(Recorded information)

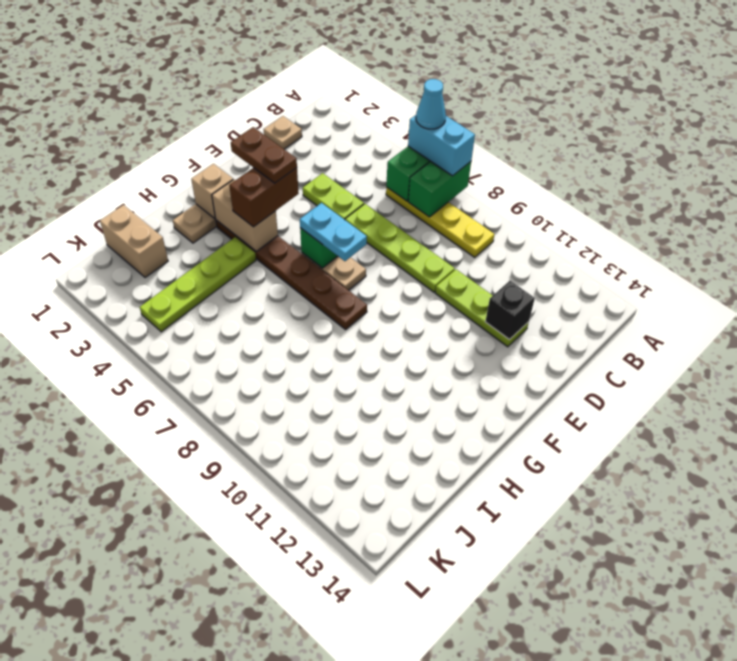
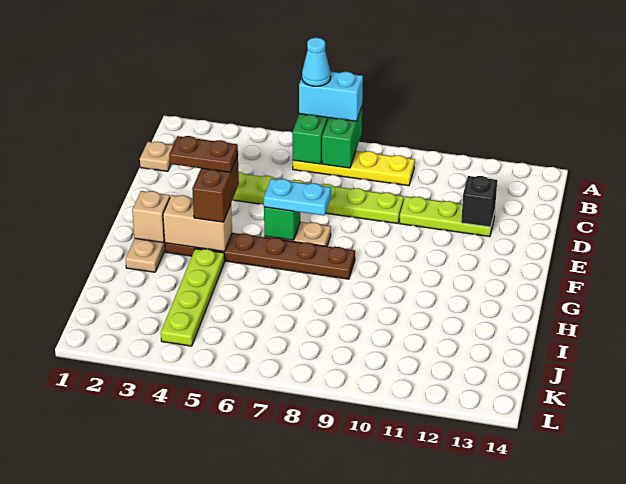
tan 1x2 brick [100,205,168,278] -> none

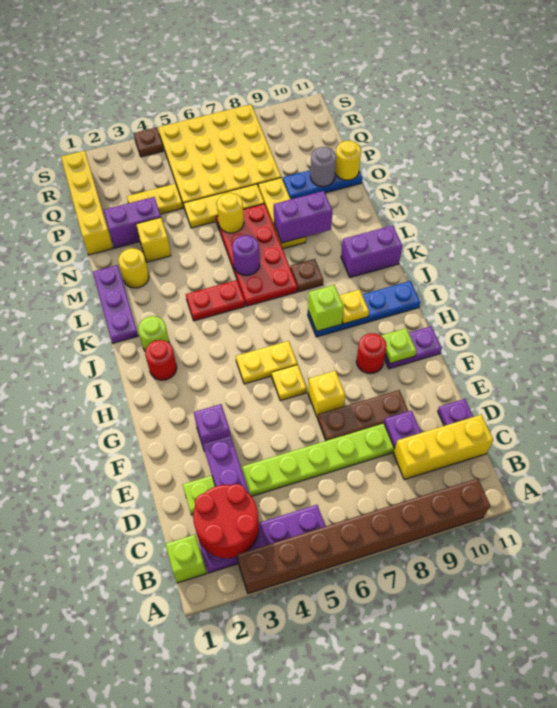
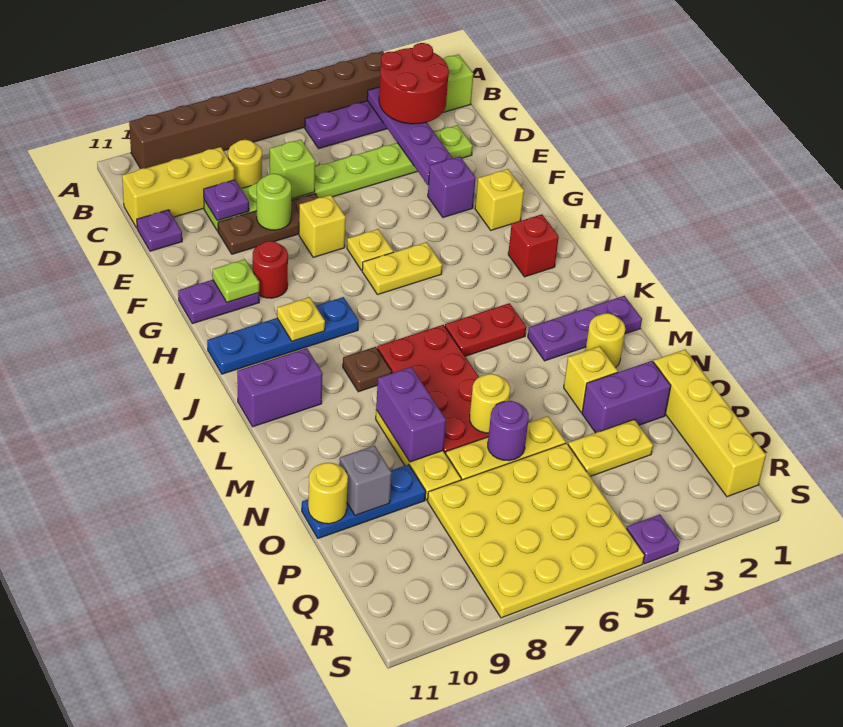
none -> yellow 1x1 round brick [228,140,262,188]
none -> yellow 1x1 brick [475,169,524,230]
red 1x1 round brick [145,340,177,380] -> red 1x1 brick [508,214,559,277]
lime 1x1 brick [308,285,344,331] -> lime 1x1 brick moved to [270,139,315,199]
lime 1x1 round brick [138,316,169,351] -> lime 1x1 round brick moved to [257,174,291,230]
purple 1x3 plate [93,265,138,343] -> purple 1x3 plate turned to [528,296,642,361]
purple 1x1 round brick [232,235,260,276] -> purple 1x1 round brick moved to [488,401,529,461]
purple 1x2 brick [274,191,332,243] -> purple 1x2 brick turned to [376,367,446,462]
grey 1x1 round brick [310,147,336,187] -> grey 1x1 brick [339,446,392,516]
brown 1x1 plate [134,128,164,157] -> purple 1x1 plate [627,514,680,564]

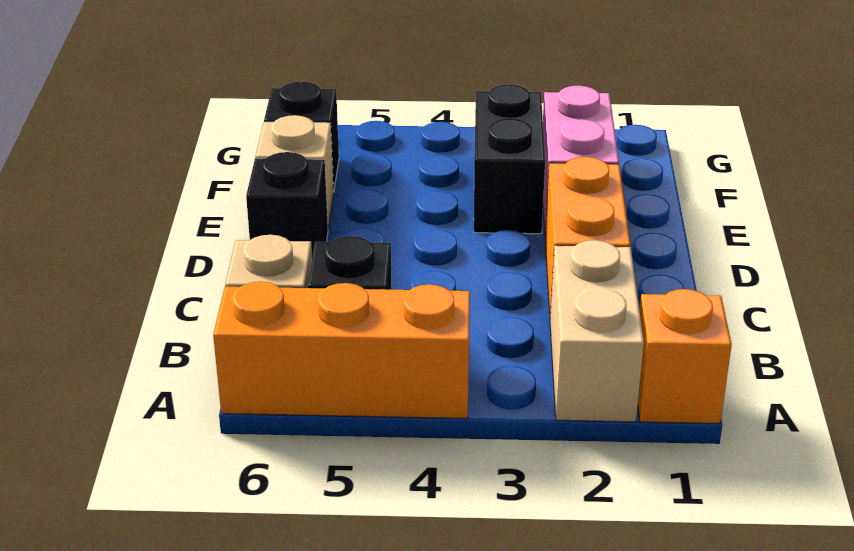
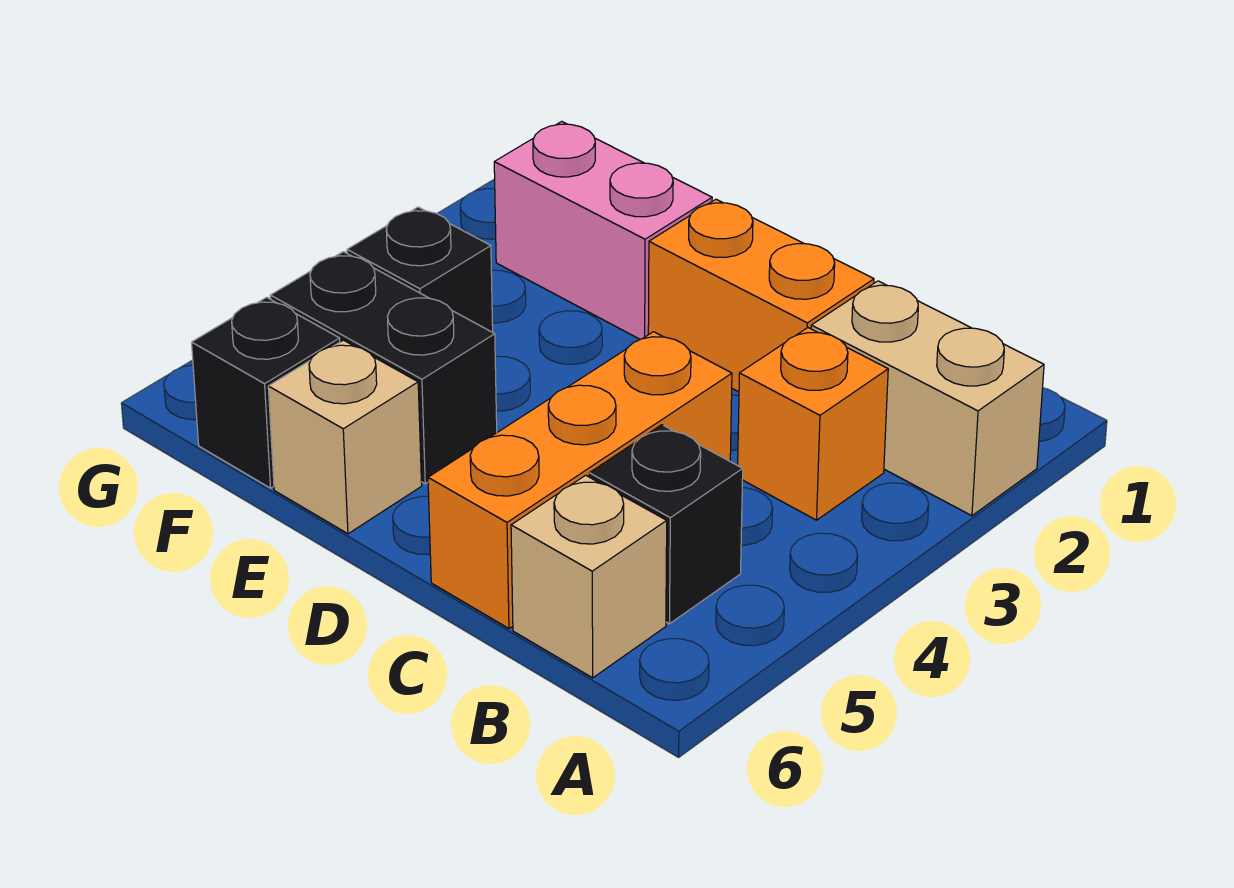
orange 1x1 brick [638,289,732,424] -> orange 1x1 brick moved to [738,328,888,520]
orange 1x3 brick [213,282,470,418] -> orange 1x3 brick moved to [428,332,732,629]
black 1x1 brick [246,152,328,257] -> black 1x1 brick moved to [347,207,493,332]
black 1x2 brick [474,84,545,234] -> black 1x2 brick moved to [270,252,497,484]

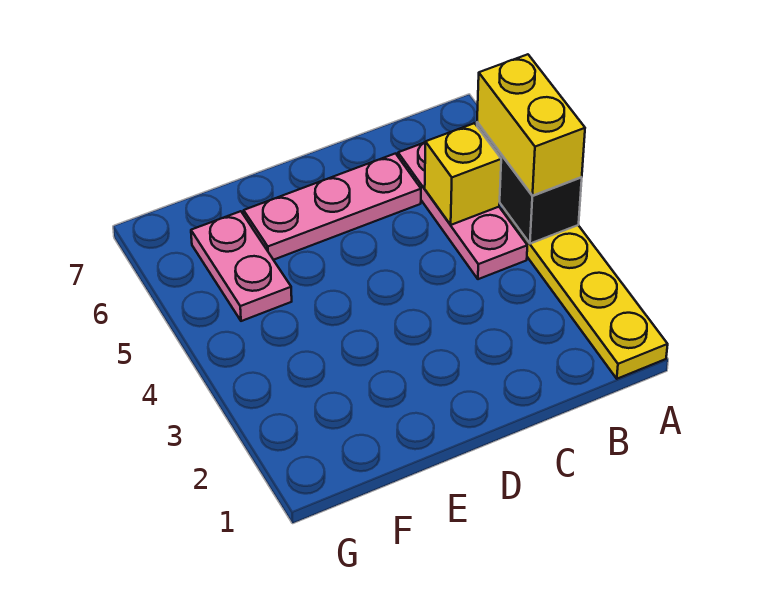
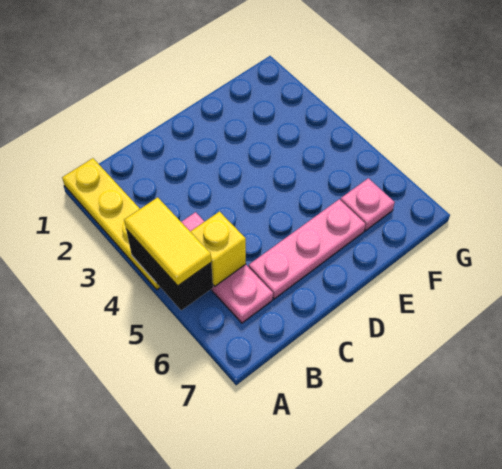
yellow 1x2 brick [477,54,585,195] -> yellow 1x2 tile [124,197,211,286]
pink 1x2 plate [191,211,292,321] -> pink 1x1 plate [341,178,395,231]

(End Recorded information)

#### [Task to carry out]
Write out every line of the entries that holds the word "lime".

#### [Problem solution]
lime 1x1 brick [308,285,344,331] -> lime 1x1 brick moved to [270,139,315,199]
lime 1x1 round brick [138,316,169,351] -> lime 1x1 round brick moved to [257,174,291,230]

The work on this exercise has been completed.